Records excerpted from a collection:
***

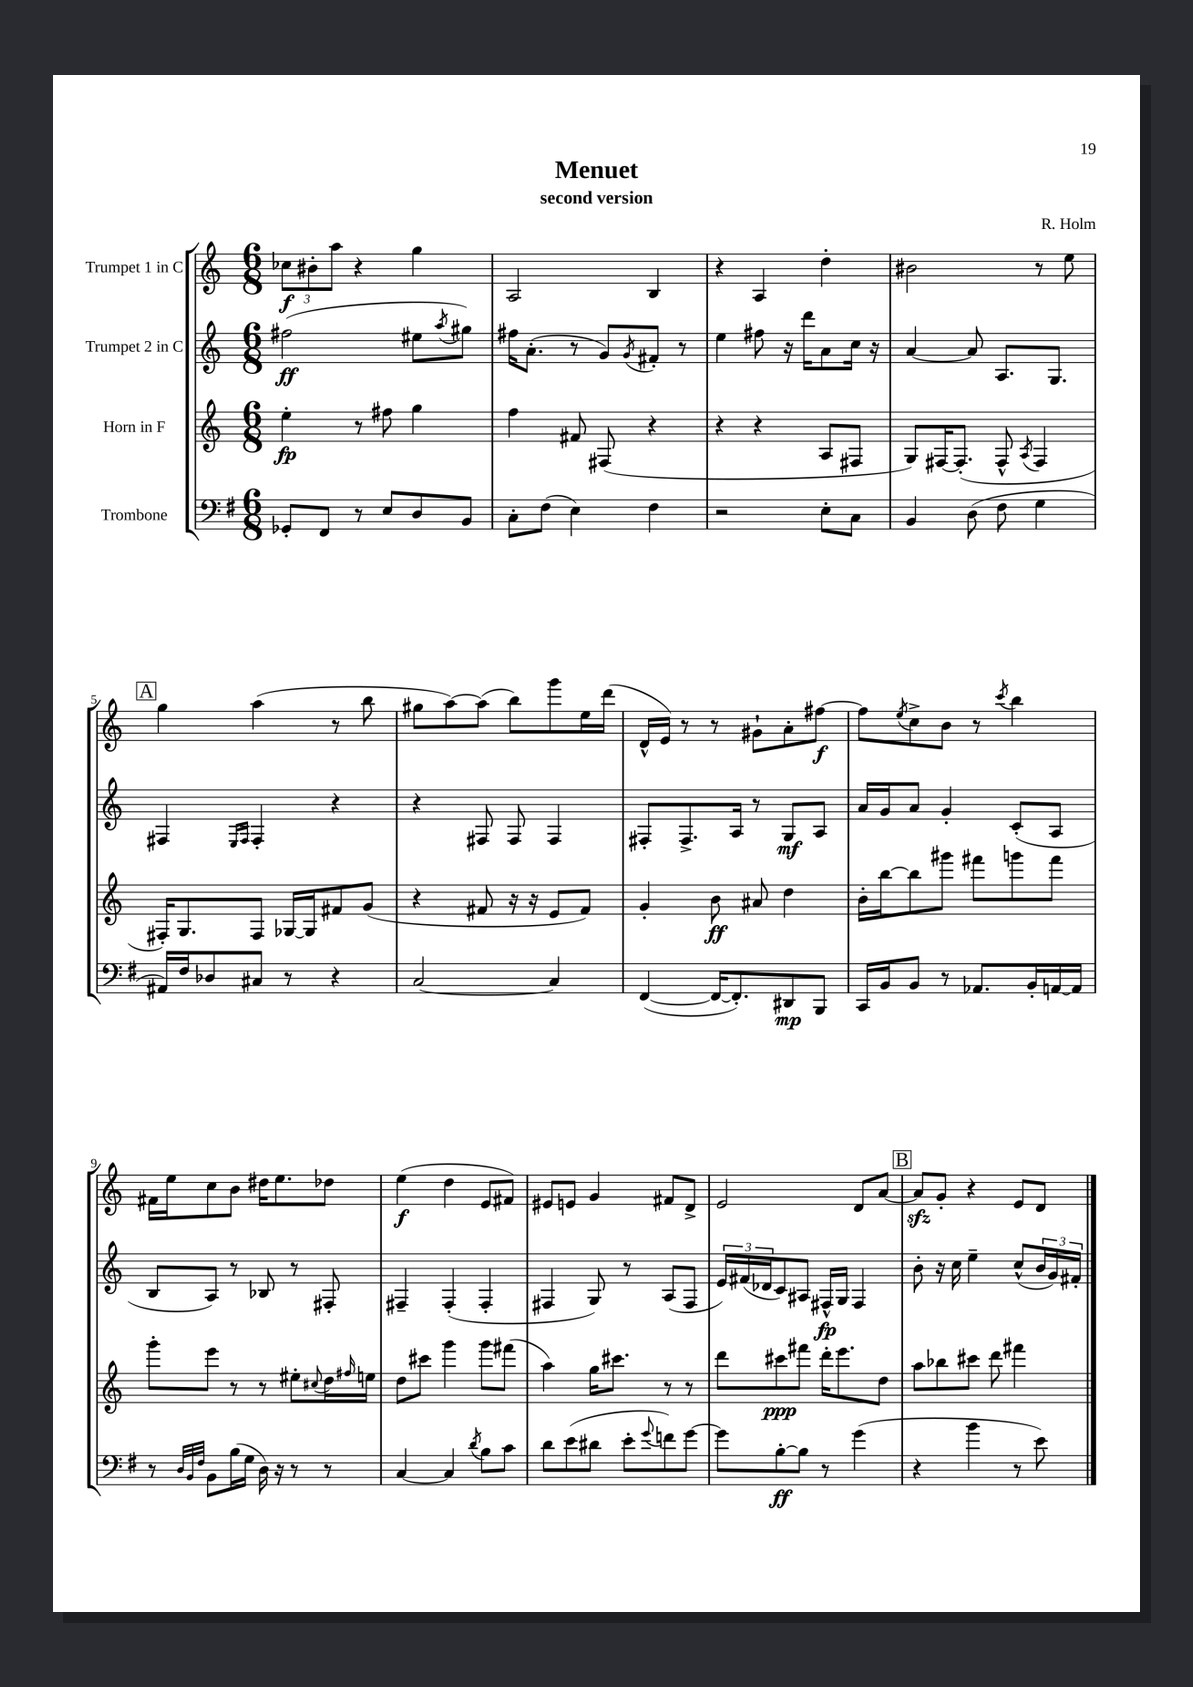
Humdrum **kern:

**kern	**dynam	**kern	**dynam	**kern	**dynam	**kern	**dynam
*part4	*part4	*part3	*part3	*part2	*part2	*part1	*part1
*staff4	*staff4	*staff3	*staff3	*staff2	*staff2	*staff1	*staff1
*I"Trombone	*	*I"Horn in F	*	*I"Trumpet 2 in C	*	*I"Trumpet 1 in C	*
*clefF4	*	*clefG2	*	*clefG2	*	*clefG2	*
*k[f#]	*	*k[]	*	*k[]	*	*k[]	*
*M6/8	*	*M6/8	*	*M6/8	*	*M6/8	*
=1	=1	=1	=1	=1	=1	=1	=1
8GG-X'/L	.	4ee'\	fp	(2ff#X\	ff	12cc-X\L	f
.	.	.	.	.	.	12b#X'\	.
8FF#/J	.	.	.	.	.	.	.
.	.	.	.	.	.	12aa\J	.
8r	.	8r	.	.	.	4r	.
8E/L	.	8ff#X\	.	.	.	.	.
8D/	.	4gg\	.	8ee#X\L	.	4gg\	.
.	.	.	.	8qaa/	.	.	.
8BB/J	.	.	.	8gg#X\J)	.	.	.
=2	=2	=2	=2	=2	=2	=2	=2
8C'\L	.	4ff\	.	16ff#X\KL	.	2A/	.
.	.	.	.	(8.a'\J	.	.	.
(8F#\J	.	.	.	.	.	.	.
4E\)	.	8f#X/	.	8r	.	.	.
.	.	(8F#X/	.	8g/L)	.	.	.
.	.	.	.	8qg/	.	.	.
4F#\	.	4r	.	8f#X'/J	.	4B/	.
.	.	.	.	8r	.	.	.
=3	=3	=3	=3	=3	=3	=3	=3
2r	.	4r	.	4ee\	.	4r	.
.	.	4r	.	8ff#X\	.	4A/	.
.	.	.	.	16r	.	.	.
.	.	.	.	16ddd\KL	.	.	.
8E'\L	.	8A/L	.	8a\	.	4dd'\	.
8C\J	.	8F#X/J	.	16cc\Jk	.	.	.
.	.	.	.	16r	.	.	.
=4	=4	=4	=4	=4	=4	=4	=4
4BB/	.	8G/L)	.	[4a/	.	2b#X\	.
.	.	[16F#X/K	.	.	.	.	.
.	.	(8.F#'/J]	.	.	.	.	.
(8D\	.	.	.	8a/]	.	.	.
8F#\	.	8F#^^/	.	8.A/L	.	.	.
.	.	8qA/	.	.	.	.	.
4G\	.	4F#/	.	.	.	8r	.
.	.	.	.	8.G/J	.	.	.
.	.	.	.	.	.	8ee\	.
!!LO:LB:g=z
!!LO:REH:place=s1:t=A
=5	=5	=5	=5	=5	=5	=5	=5
16AA#X/LL)	.	16F#X'/KL)	.	4F#X/	.	4gg\	.
16F#/J	.	8.G/	.	.	.	.	.
8D-X/	.	.	.	.	.	.	.
.	.	.	.	16qqE/LL	.	.	.
.	.	.	.	16qqF#/JJ	.	.	.
8C#X/J	.	8F#/J	.	4F#'/	.	(4aa\	.
8r	.	[16G-X/LL	.	.	.	.	.
.	.	16G-/J]	.	.	.	.	.
4r	.	8f#X/	.	4r	.	8r	.
.	.	(8g/J	.	.	.	8bb\	.
=6	=6	=6	=6	=6	=6	=6	=6
[2C/	.	4r	.	4r	.	8gg#X\L	.
.	.	.	.	.	.	[8aa\)	.
.	.	8f#X/	.	8F#X/	.	(8aa\J]	.
.	.	16r	.	8F#/	.	8bb\L)	.
.	.	16r	.	.	.	.	.
4C/]	.	8e/L	.	4F#/	.	8ggg\	.
.	.	8f#/J)	.	.	.	16ee\L	.
.	.	.	.	.	.	(16ddd\JJ	.
=7	=7	=7	=7	=7	=7	=7	=7
([4FF#/	.	4g'/	.	8F#X'/L	.	16d^^/LL	.
.	.	.	.	.	.	16e/JJ)	.
.	.	.	.	8.F#^/	.	8r	.
16FF#/KL_	.	8b\	ff	.	.	8r	.
8.FF#'/])	.	.	.	16A/Jk	.	.	.
.	.	8a#X/	.	8r	.	8g#X`\L	.
8DD#X/	mp	4dd\	.	8G/L	mf	8a'\	.
8BBB/J	.	.	.	8A/J	.	[8ff#X\J	f
=8	=8	=8	=8	=8	=8	=8	=8
16CC/LL	.	16b'\LL	.	16a/LL	.	8ff#\L]	.
16BB/J	.	[16bb\J	.	16g/J	.	.	.
.	.	.	.	.	.	8qee/	.
8BB/J	.	8bb\]	.	8a/J	.	8cc^\	.
8r	.	8ggg#X\J	.	4g'/	.	8b\J	.
8.AA-X/L	.	8fff#X\L	.	.	.	8r	.
.	.	.	.	.	.	8qccc/	.
.	.	8gggn\	.	(8c'/L	.	4bb\	.
16BB'/L	.	.	.	.	.	.	.
[16AAn/	.	8fff#\J	.	8A/J	.	.	.
16AA/JJ]	.	.	.	.	.	.	.
!!LO:LB:g=z
=9	=9	=9	=9	=9	=9	=9	=9
8r	.	8ggg'\L	.	8B/L	.	16f#X\LL	.
.	.	.	.	.	.	16ee\J	.
32qqD/LLL	.	.	.	.	.	.	.
32qqBB/	.	.	.	.	.	.	.
32qqF#/JJJ	.	.	.	.	.	.	.
8BB\L	.	8eee\J	.	8A/J)	.	8cc\	.
(16B\L	.	8r	.	8r	.	8b\J	.
16G\JJ	.	.	.	.	.	.	.
16D\)	.	8r	.	8B-X/	.	16dd#X\KL	.
16r	.	.	.	.	.	8.ee\	.
8r	.	8ee#X'\L	.	8r	.	.	.
.	.	8qqcc#X/	.	.	.	.	.
8r	.	16dd\L	.	8F#X'/	.	8dd-X\J	.
.	.	16qqff#X/	.	.	.	.	.
.	.	16een\JJ	.	.	.	.	.
=10	=10	=10	=10	=10	=10	=10	=10
[4C/	.	8dd\L	.	4F#X~/	.	(4ee\	f
.	.	8ccc#X\J	.	.	.	.	.
4C/]	.	4ggg\	.	(4F#'/	.	4dd\	.
8qd/	.	.	.	.	.	.	.
8B\L	.	8ggg\L	.	4F#'/	.	8e/L	.
8c\J	.	(8fff#X\J	.	.	.	8f#X/J)	.
=11	=11	=11	=11	=11	=11	=11	=11
8d\L	.	4aa\)	.	4F#X/	.	8e#X/L	.
(8e\	.	.	.	.	.	8en/J	.
8d#X\J	.	16gg\KL	.	8G/)	.	4g/	.
.	.	8.ccc#X\J	.	.	.	.	.
8e'\L	.	.	.	8r	.	.	.
8qqg/	.	.	.	.	.	.	.
8fn\)	.	8r	.	(8A/L	.	8f#X/L	.
[8g\J	.	8r	.	8F#/J	.	8d^/J	.
=12	=12	=12	=12	=12	=12	=12	=12
8g\L]	.	8ddd\L	.	24e/LL)	.	2e/	.
.	.	.	.	(24f#X/	.	.	.
.	.	.	.	24d-X/J	.	.	.
[8B'\	ff	8ccc#X\	ppp	8c/)	.	.	.
8B\J]	.	8fff#X\J	.	8A#X/J	.	.	.
8r	.	16ddd'\KL	.	16F#X^^/LL	fp	.	.
.	.	8.eee\	.	16G/JJ	.	.	.
(4g\	.	.	.	4F#/	.	8d/L	.
.	.	8dd\J	.	.	.	[8a/J	.
!!LO:REH:place=s1:t=B
=13	=13	=13	=13	=13	=13	=13	=13
4r	.	8aa\L	.	8b'\	.	8azz/L]	.
.	.	8bb-X\	.	16r	.	8g'/J	.
.	.	.	.	16cc\	.	.	.
4b\	.	8ccc#X\J	.	4ee~\	.	4r	.
.	.	8ddd\	.	.	.	.	.
8r	.	4fff#X\	.	(8cc^^/L	.	8e/L	.
8e\)	.	.	.	24b/L	.	8d/J	.
.	.	.	.	24g/)	.	.	.
.	.	.	.	24f#X'/JJ	.	.	.
==	==	==	==	==	==	==	==
*-	*-	*-	*-	*-	*-	*-	*-
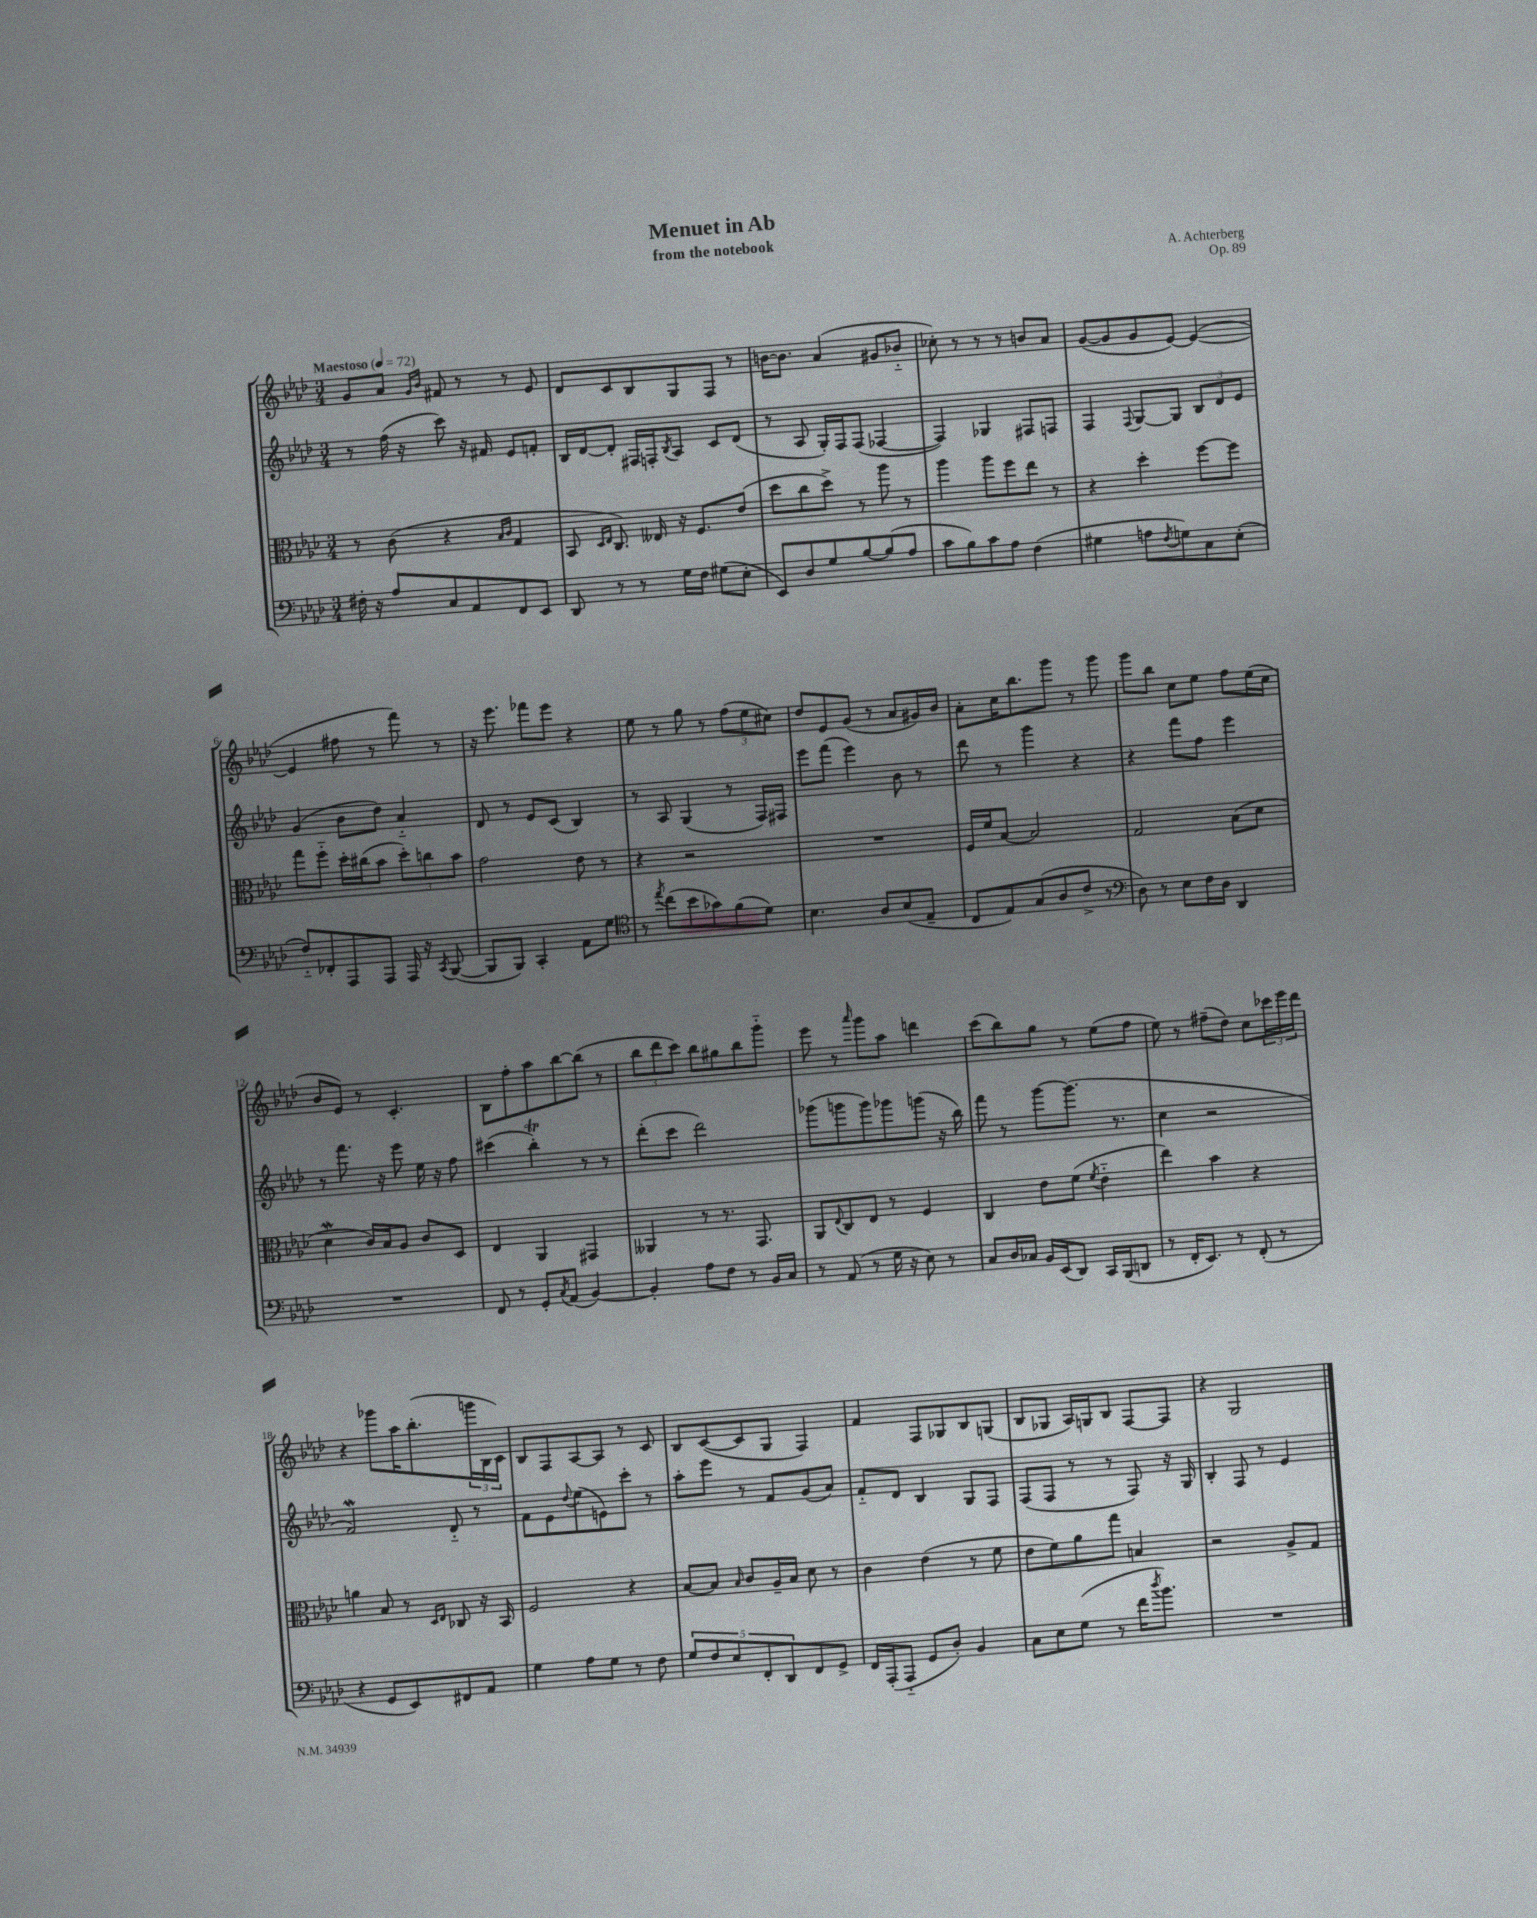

***

The request: Pick out every line of the material above that contains the string "kern" and copy each one.

Response to the task:
Humdrum **kern:
**kern	**dynam	**kern	**dynam	**kern	**dynam	**kern	**dynam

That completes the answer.